## Task requirements
Output should begin at the line holding "(622, 397) = (318, 279): none" and end at the last line of the entries; print those lines verbatim and no others.

————————

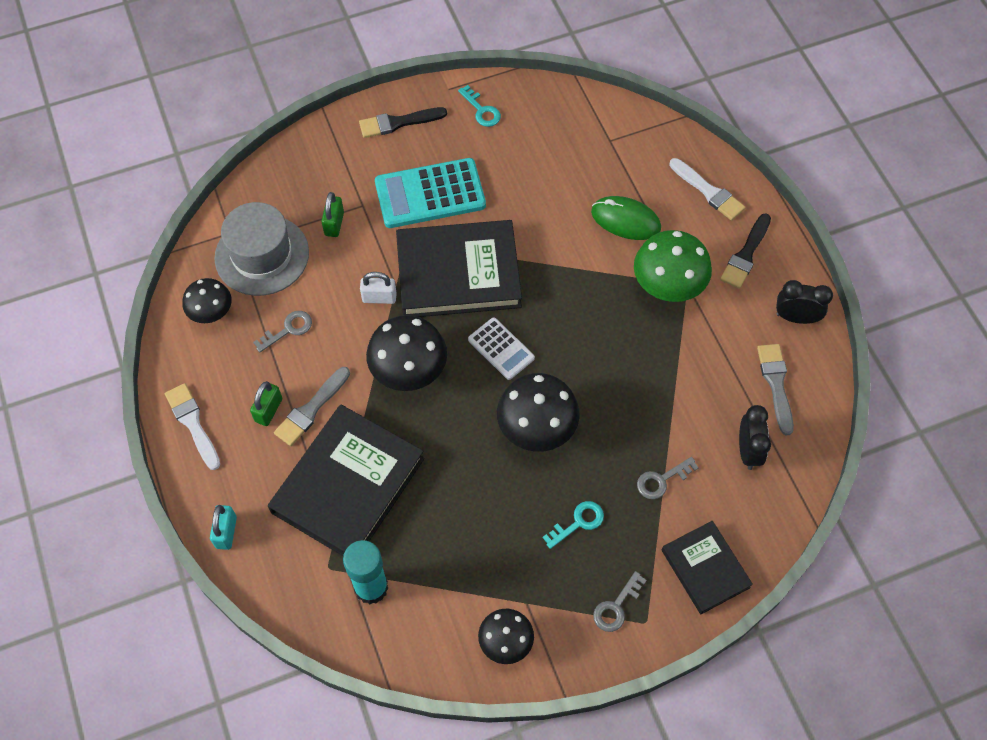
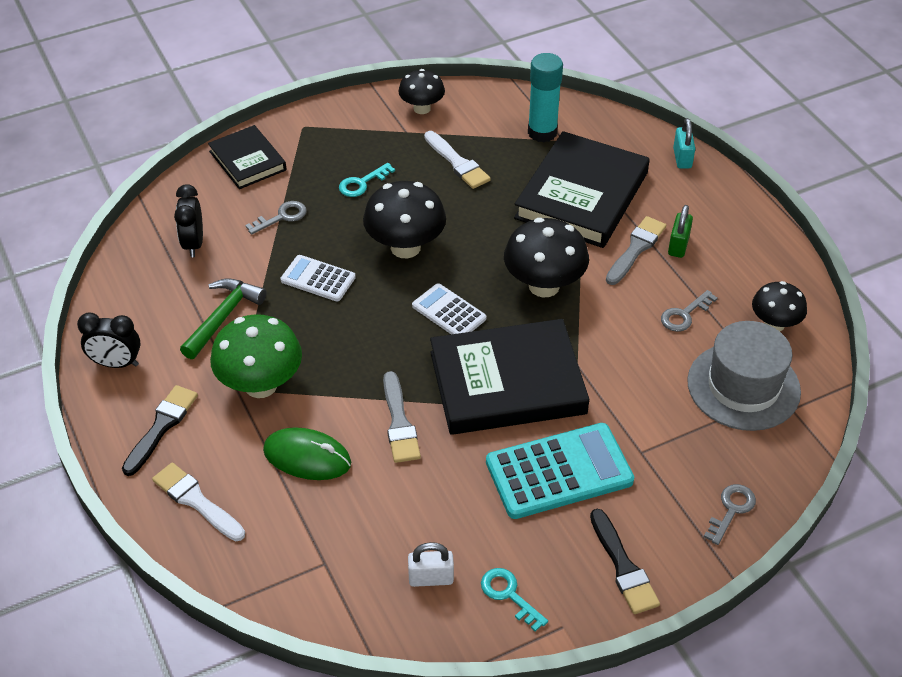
camera: 175 degrees right, 15 degrees down
(193, 423) = (749, 231): white brush -> white brush (457, 163)
(334, 224) = (669, 427): green padlock -> none
(379, 297) = (593, 352): white padlock -> white padlock (431, 578)
(398, 123) = (623, 567): black brush -> black brush turned 90 degrees clockwise
(616, 607) = (328, 133): grey key -> grey key (731, 510)
(622, 397) = (318, 279): none -> white calculator
(707, 360) = (223, 317): none -> green hammer
(776, 384) = (153, 300): grey brush -> grey brush (399, 423)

————————

## Solution
(622, 397) = (318, 279): none -> white calculator
(707, 360) = (223, 317): none -> green hammer
(776, 384) = (153, 300): grey brush -> grey brush (399, 423)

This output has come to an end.